REQUIRED WORK -
Extract from the entries below, exactly as given, only the lines from the line containing "grey hat: 1 -> 3" to the line containing "purple tape: 0 -> 2", both lines included.

RECORDS -
+---+
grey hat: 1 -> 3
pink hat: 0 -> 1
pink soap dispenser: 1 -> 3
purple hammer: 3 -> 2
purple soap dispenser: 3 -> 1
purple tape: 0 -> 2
+---+
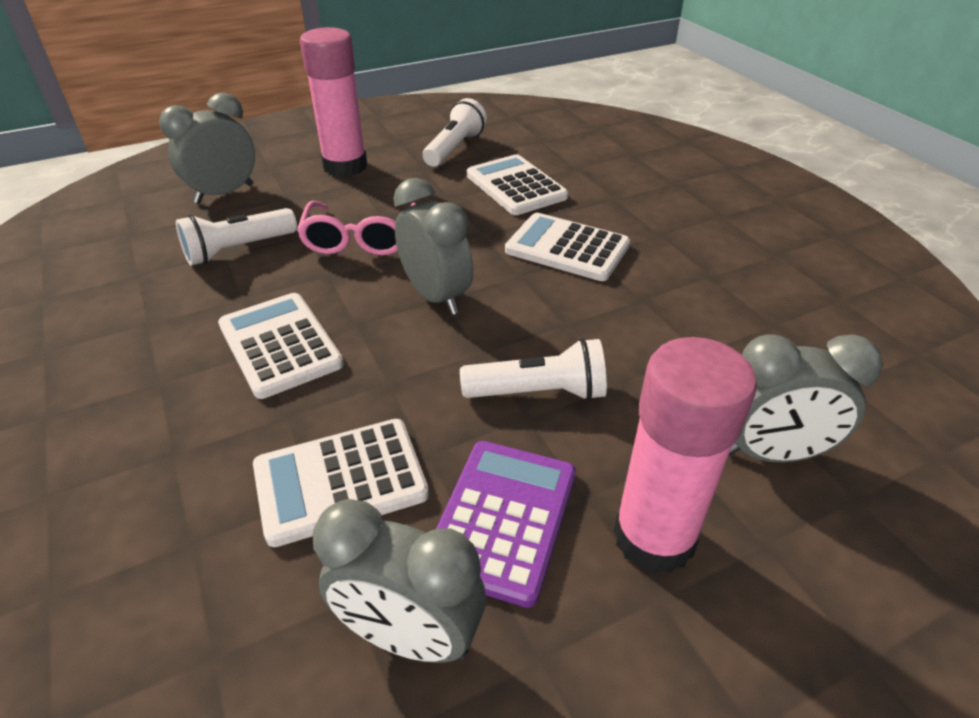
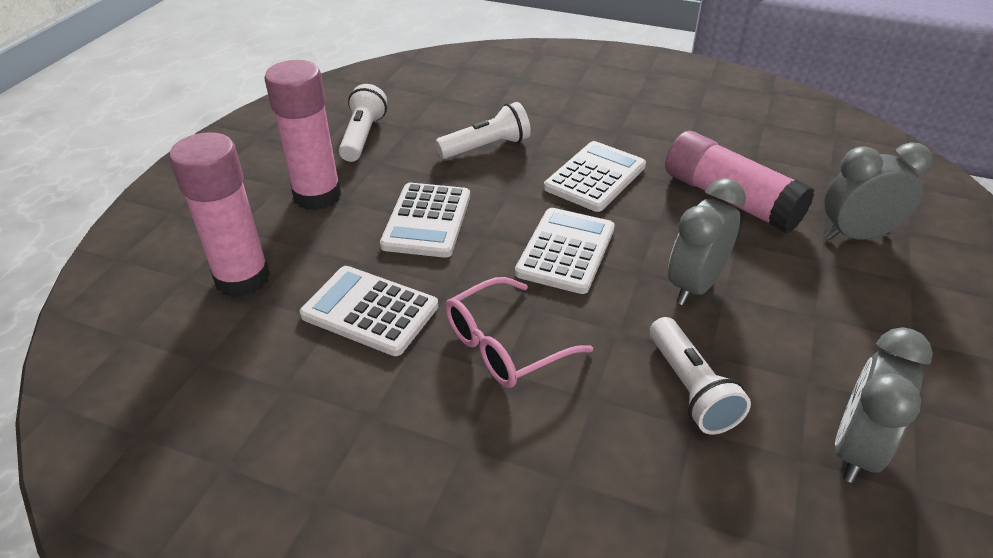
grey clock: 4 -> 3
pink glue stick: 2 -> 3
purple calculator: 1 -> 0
+---+
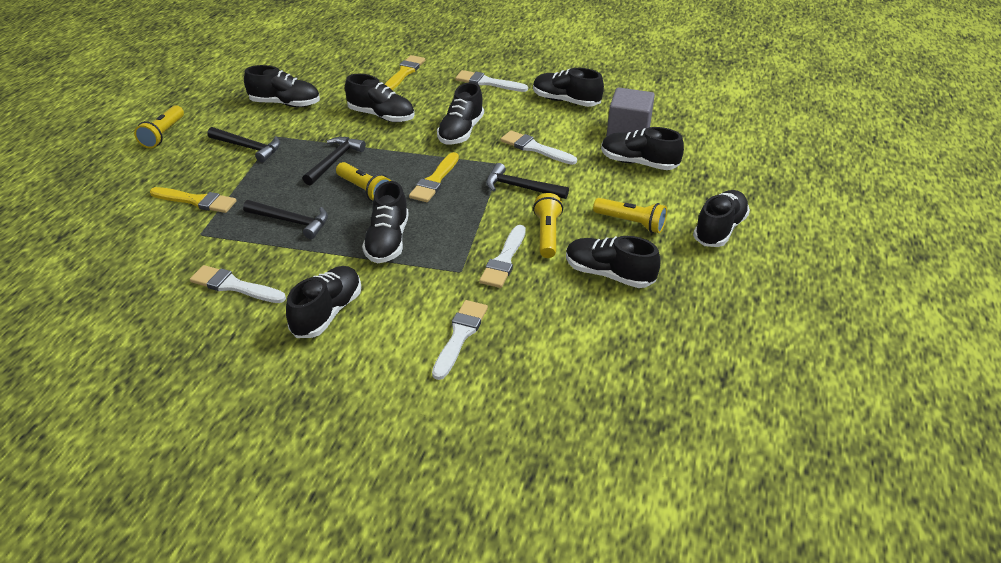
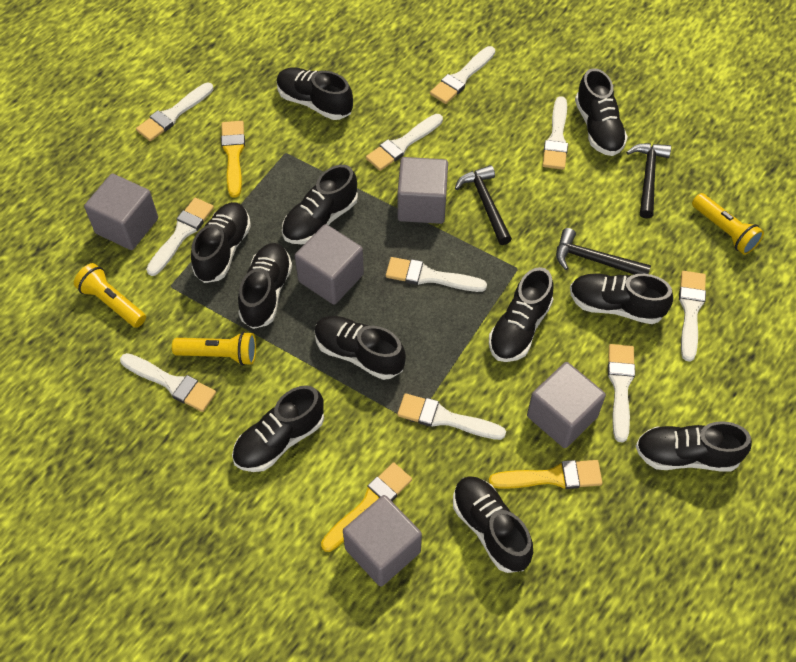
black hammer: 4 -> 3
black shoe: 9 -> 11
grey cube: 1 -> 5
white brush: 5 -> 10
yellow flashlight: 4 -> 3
+---+
RESPONSE BOX -
grey hat: 1 -> 3
pink hat: 0 -> 1
pink soap dispenser: 1 -> 3
purple hammer: 3 -> 2
purple soap dispenser: 3 -> 1
purple tape: 0 -> 2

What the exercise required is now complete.